To do. Set down the lines below, exactly, starting at the one that contains "C5: 10nF (GND, U1/PA2) -> 100nF (GND, U1/PA2)" and stopping at the last line, inclusive. Omit pictures.

Available records.
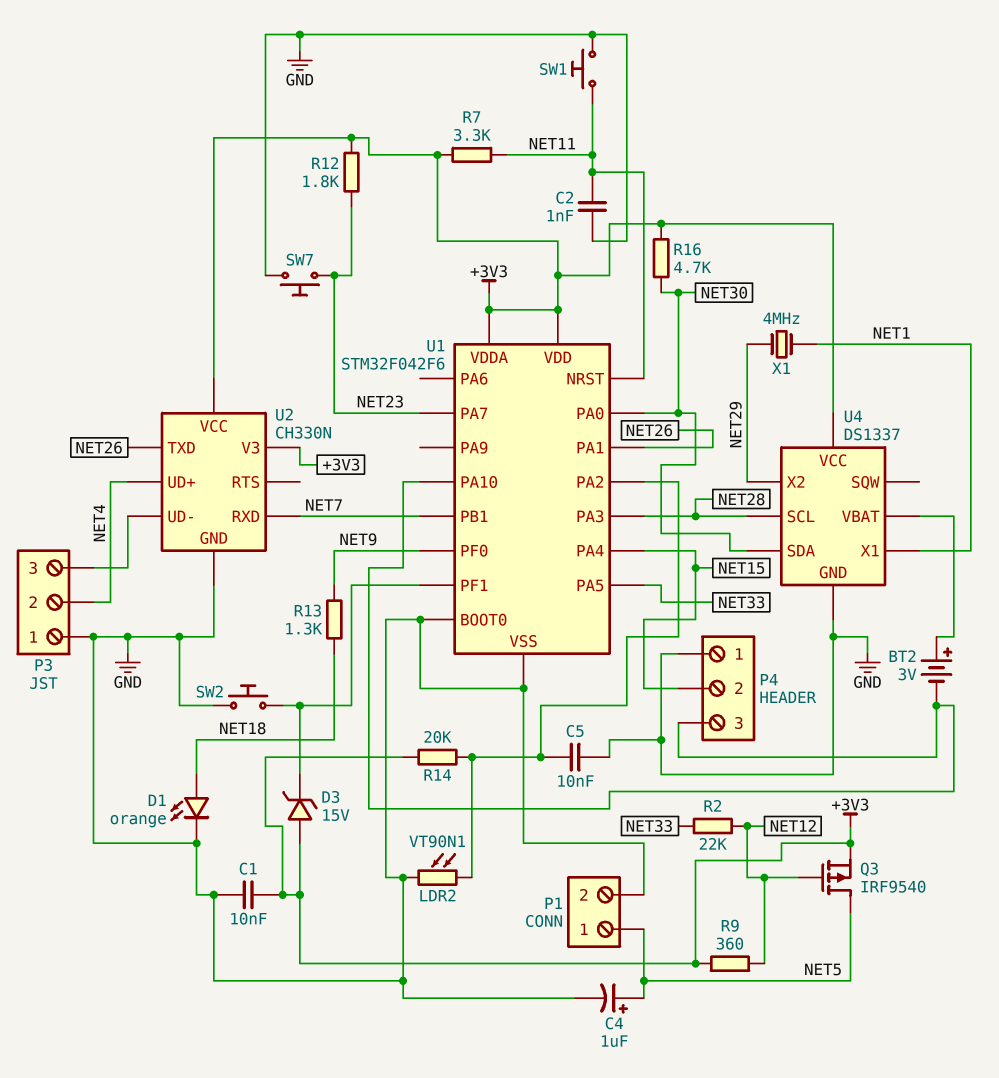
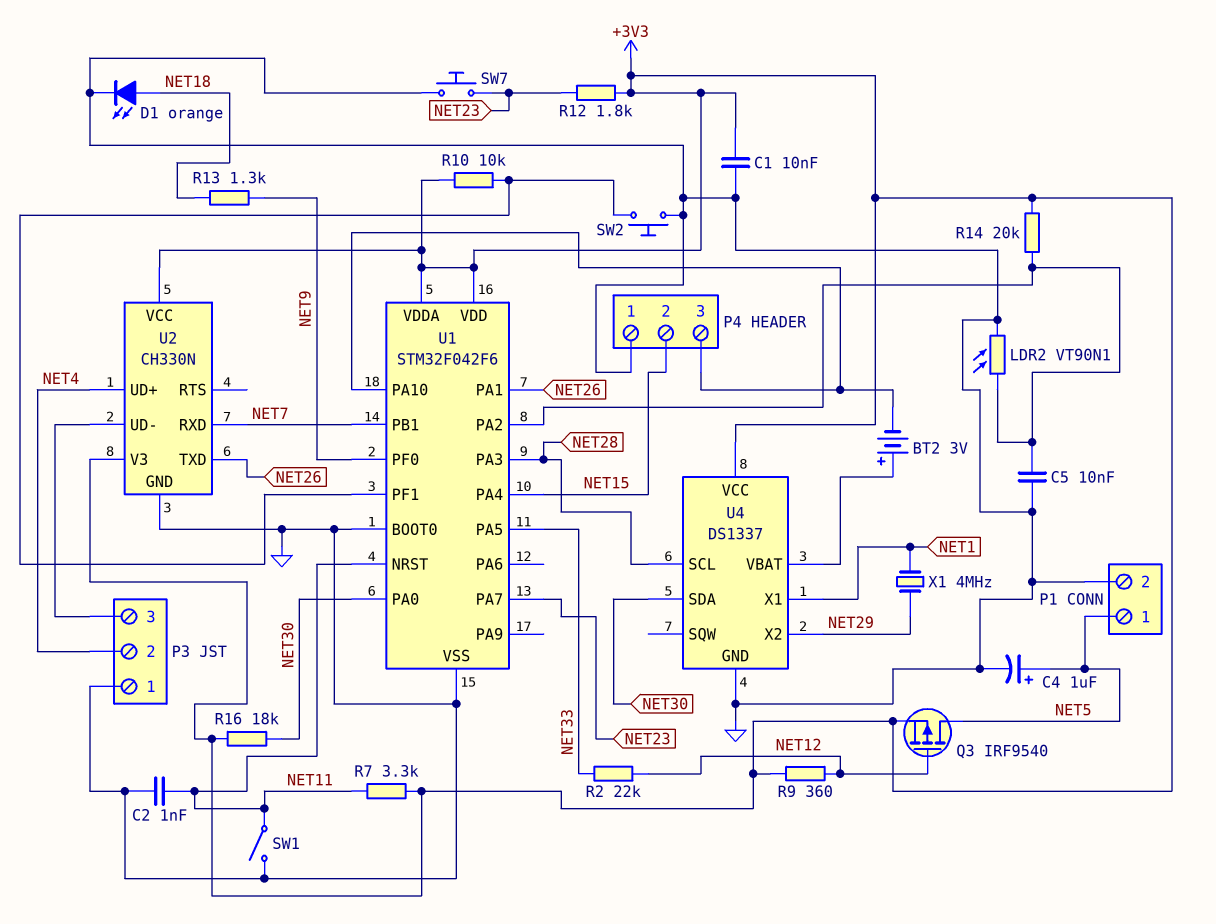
D3: zener 15V (A +3V3, K U1/PF1) -> none
R10: none -> 10k (+3V3, U1/PF1)
R16: 4.7k (+3V3, NET30) -> 18k (+3V3, NET30)
SW1: button (GND, NET11) -> switch (GND, NET11)

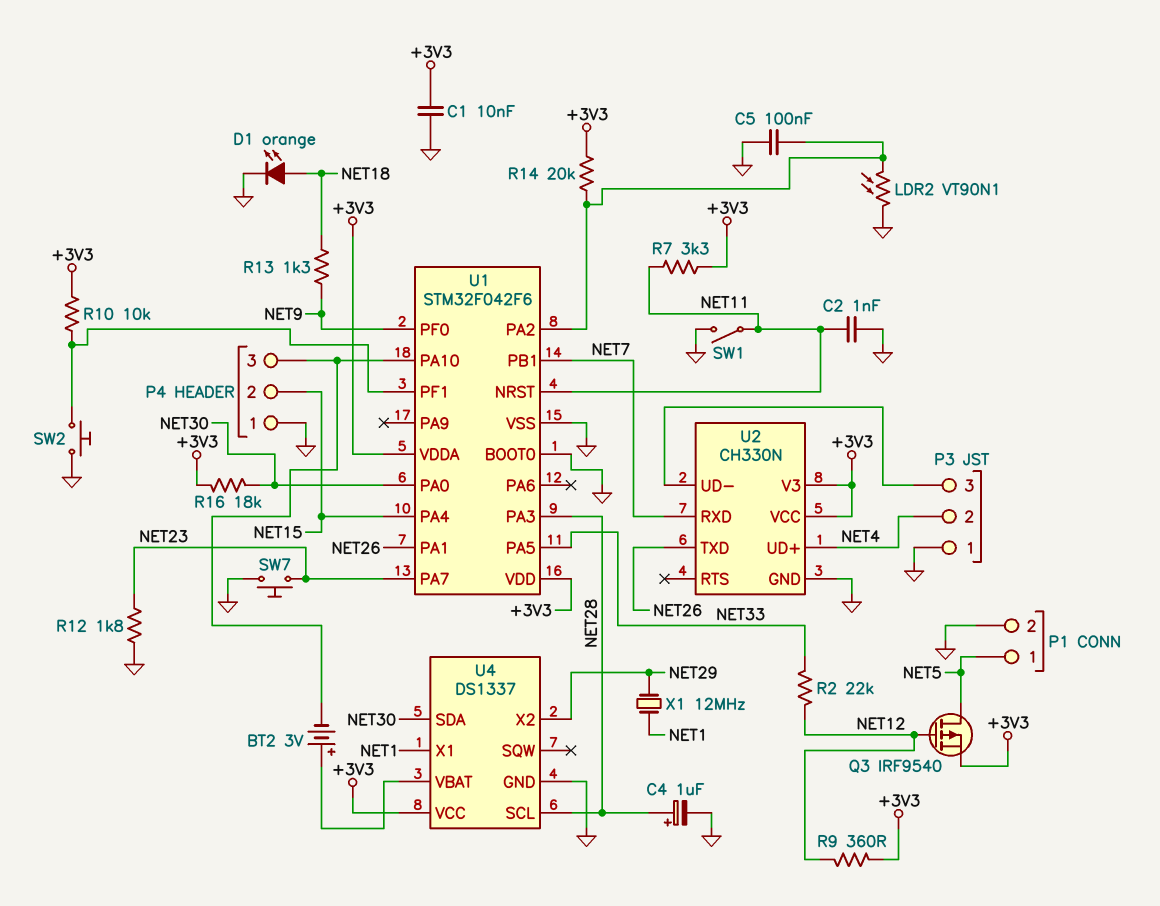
C4: 1uF (plus NET5, minus GND) -> 1uF (plus NET28, minus GND)
C5: 10nF (GND, U1/PA2) -> 100nF (GND, U1/PA2)
R12: 1.8k (+3V3, NET23) -> 1.8k (GND, NET23)
X1: 4MHz (NET1, NET29) -> 12MHz (NET1, NET29)

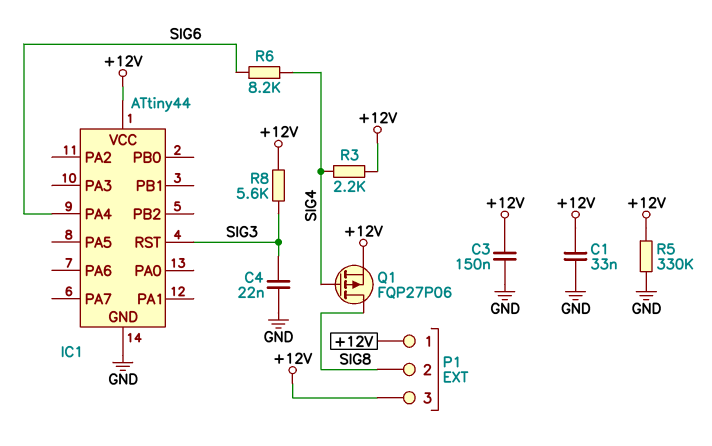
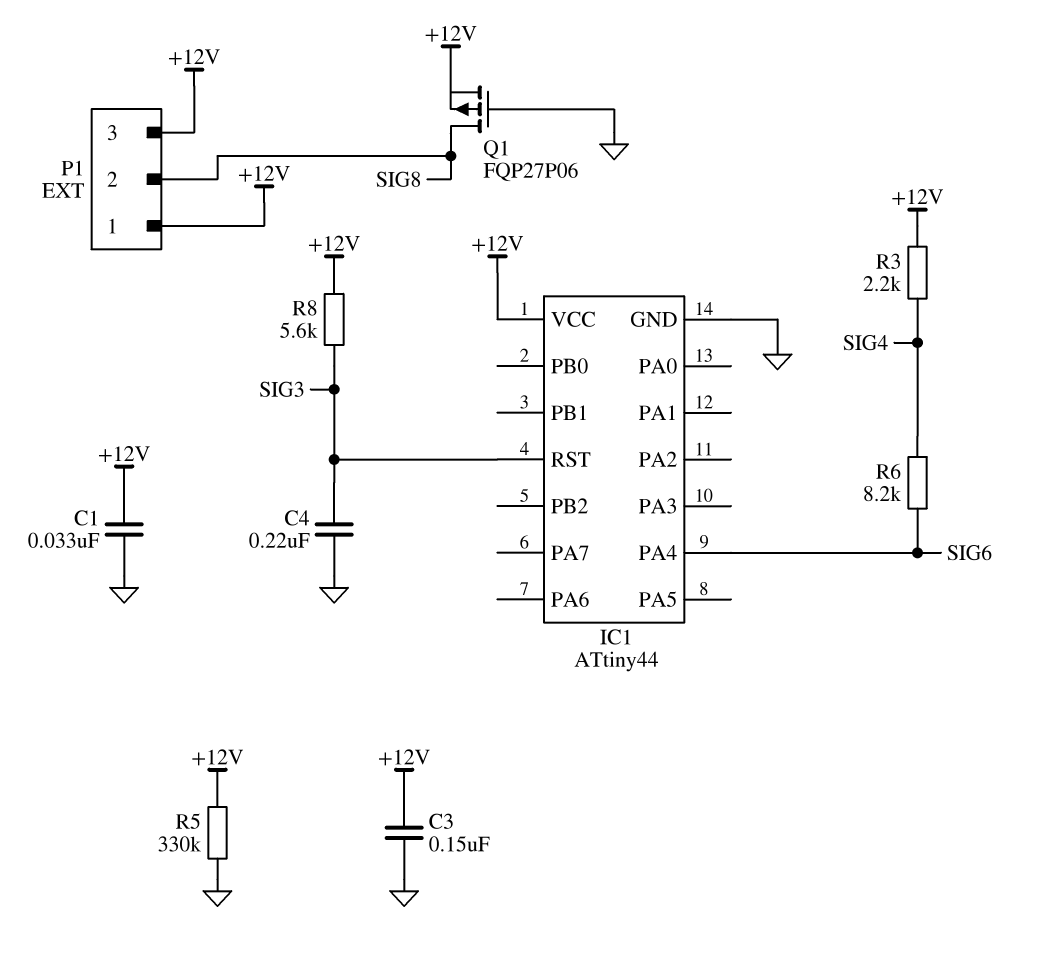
C4: 22nF (GND, SIG3) -> 220nF (GND, SIG3)
Q1: PMOS FQP27P06 (G SIG4, D SIG8, S +12V) -> PMOS FQP27P06 (G GND, D SIG8, S +12V)

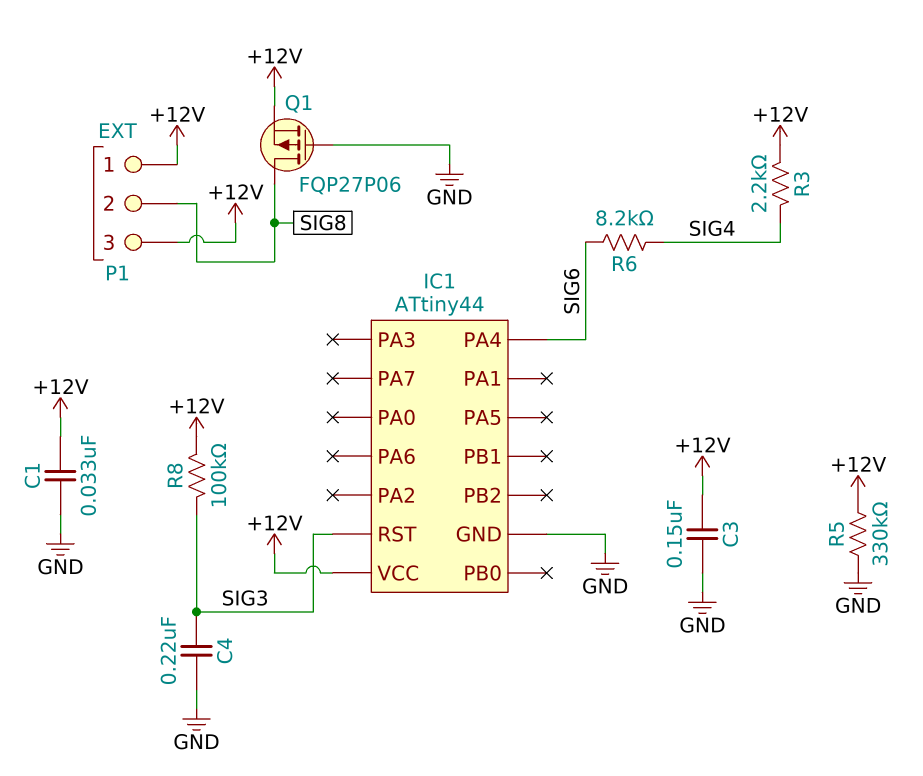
R8: 5.6k (+12V, SIG3) -> 100k (+12V, SIG3)

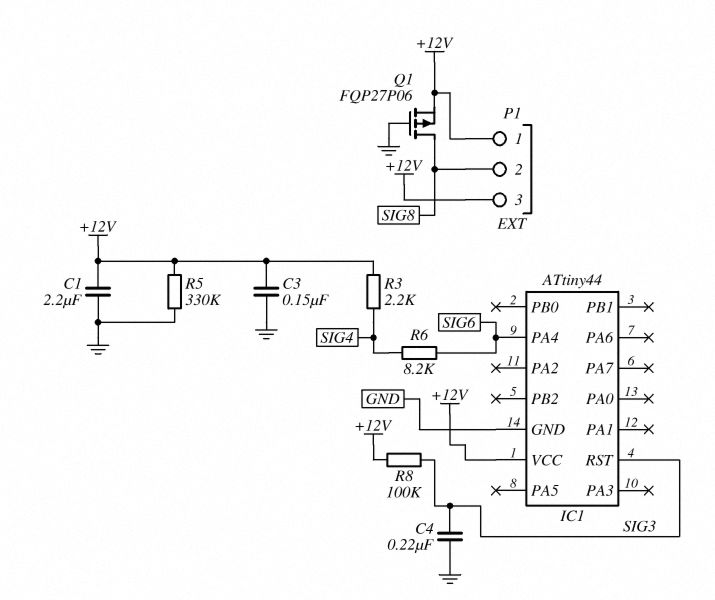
C1: 33nF (+12V, GND) -> 2.2uF (+12V, GND)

Written answer.
C5: 10nF (GND, U1/PA2) -> 100nF (GND, U1/PA2)
R12: 1.8k (+3V3, NET23) -> 1.8k (GND, NET23)
X1: 4MHz (NET1, NET29) -> 12MHz (NET1, NET29)

C4: 22nF (GND, SIG3) -> 220nF (GND, SIG3)
Q1: PMOS FQP27P06 (G SIG4, D SIG8, S +12V) -> PMOS FQP27P06 (G GND, D SIG8, S +12V)

R8: 5.6k (+12V, SIG3) -> 100k (+12V, SIG3)

C1: 33nF (+12V, GND) -> 2.2uF (+12V, GND)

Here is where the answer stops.